* TASK STATEMENT
Return only the stretch of the material below that begins with the line containing "R3: 15k (TRIG, U3/CLK) -> 15k (GND, TRIG)" and ends with the line containing "U6: buffer 74LS07", exactly; both of those lines belong to it.

* RECORDS FOR PROCESSING

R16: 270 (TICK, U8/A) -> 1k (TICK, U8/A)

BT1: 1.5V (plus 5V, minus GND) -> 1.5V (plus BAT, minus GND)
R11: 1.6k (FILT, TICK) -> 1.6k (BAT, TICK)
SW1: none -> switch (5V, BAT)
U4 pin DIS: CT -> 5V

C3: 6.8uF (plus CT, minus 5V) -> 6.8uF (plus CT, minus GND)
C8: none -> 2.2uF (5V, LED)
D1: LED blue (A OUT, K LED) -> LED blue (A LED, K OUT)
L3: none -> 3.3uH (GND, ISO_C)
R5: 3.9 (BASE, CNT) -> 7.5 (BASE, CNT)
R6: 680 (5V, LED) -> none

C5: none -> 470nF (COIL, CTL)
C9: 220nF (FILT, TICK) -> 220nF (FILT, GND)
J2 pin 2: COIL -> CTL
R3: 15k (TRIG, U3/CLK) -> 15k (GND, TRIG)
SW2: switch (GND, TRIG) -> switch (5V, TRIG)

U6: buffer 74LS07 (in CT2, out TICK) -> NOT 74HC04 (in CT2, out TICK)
==
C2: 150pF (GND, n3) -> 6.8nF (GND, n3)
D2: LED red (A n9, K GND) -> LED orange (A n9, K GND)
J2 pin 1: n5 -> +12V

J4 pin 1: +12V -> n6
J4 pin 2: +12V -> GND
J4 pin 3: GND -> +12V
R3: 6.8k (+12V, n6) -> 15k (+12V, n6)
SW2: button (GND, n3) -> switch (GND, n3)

* ANSWER SECTION
R3: 15k (TRIG, U3/CLK) -> 15k (GND, TRIG)
SW2: switch (GND, TRIG) -> switch (5V, TRIG)

U6: buffer 74LS07 (in CT2, out TICK) -> NOT 74HC04 (in CT2, out TICK)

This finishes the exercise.